(EXTRACTED INFORMATION begins)

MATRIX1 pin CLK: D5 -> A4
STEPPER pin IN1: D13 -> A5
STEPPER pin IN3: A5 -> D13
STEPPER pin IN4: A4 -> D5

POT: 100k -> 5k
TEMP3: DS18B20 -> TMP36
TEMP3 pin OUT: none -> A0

(EXTRACTED INFORMATION ends)

Repeat the data in its entirety, character for character.

**RESPONSE BELOW:**
MATRIX1 pin CLK: D5 -> A4
STEPPER pin IN1: D13 -> A5
STEPPER pin IN3: A5 -> D13
STEPPER pin IN4: A4 -> D5

POT: 100k -> 5k
TEMP3: DS18B20 -> TMP36
TEMP3 pin OUT: none -> A0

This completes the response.